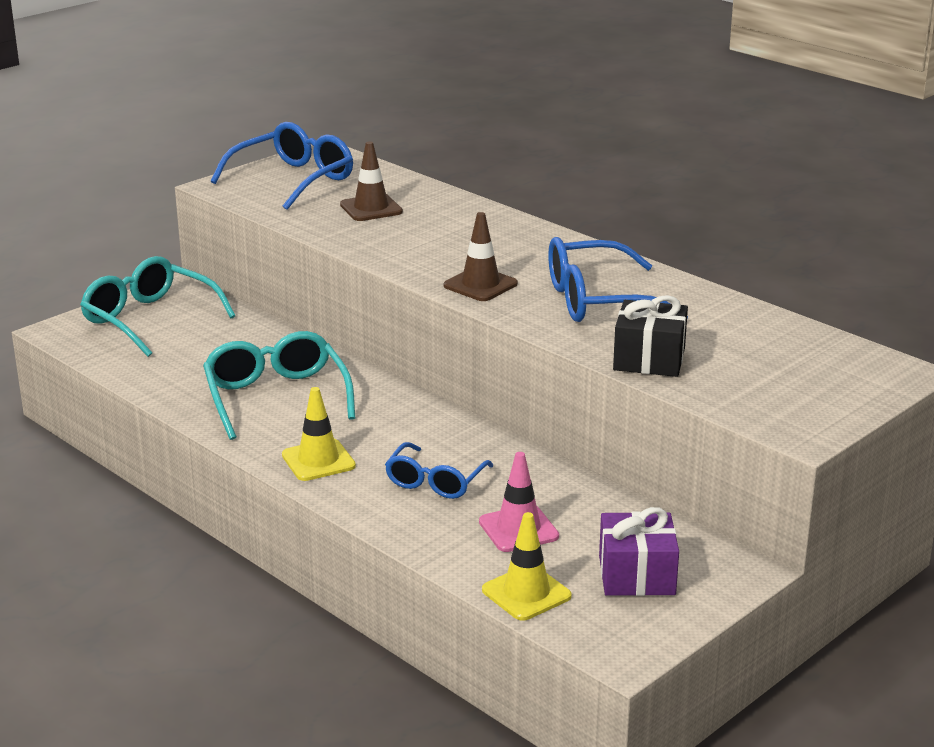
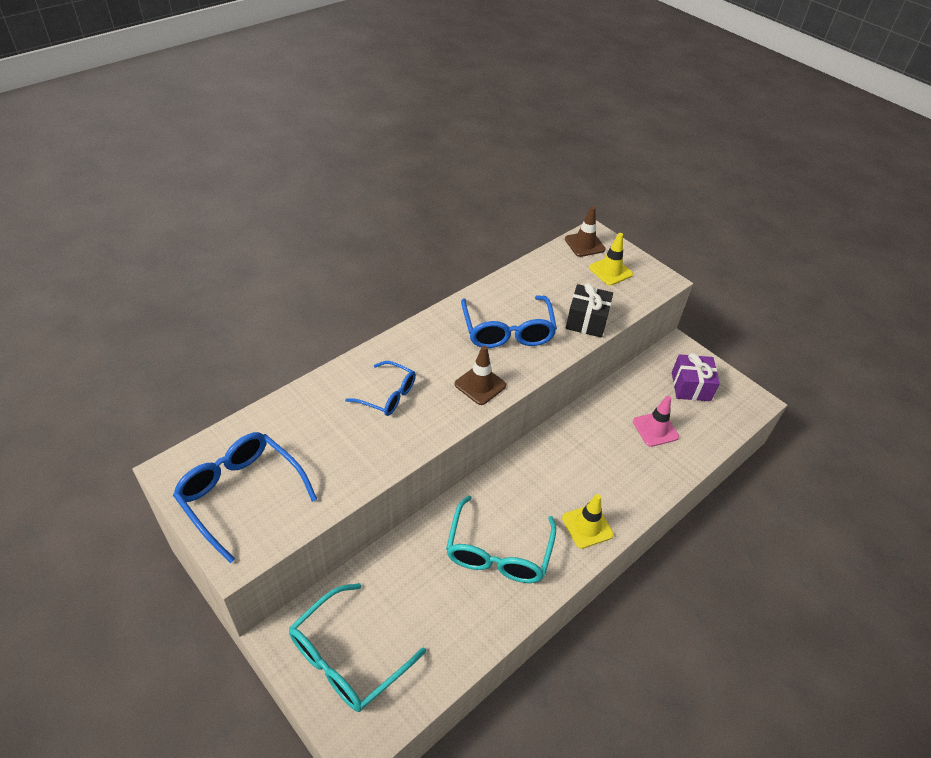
camera: 90 degrees left, 20 degrees up
(276, 397) = (498, 552): turquoise glasses -> turquoise glasses turned 60 degrees counterclockwise
(371, 208) = (325, 439): brown traffic cone -> brown traffic cone (584, 244)
(435, 482) = (608, 464): blue glasses -> blue glasses (388, 395)
(526, 593) = (715, 432): yellow traffic cone -> yellow traffic cone (610, 271)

Action item: Repeat the records above verbatim, with no pictures in the result.

Written answer:
camera: 90 degrees left, 20 degrees up
(276, 397) = (498, 552): turquoise glasses -> turquoise glasses turned 60 degrees counterclockwise
(371, 208) = (325, 439): brown traffic cone -> brown traffic cone (584, 244)
(435, 482) = (608, 464): blue glasses -> blue glasses (388, 395)
(526, 593) = (715, 432): yellow traffic cone -> yellow traffic cone (610, 271)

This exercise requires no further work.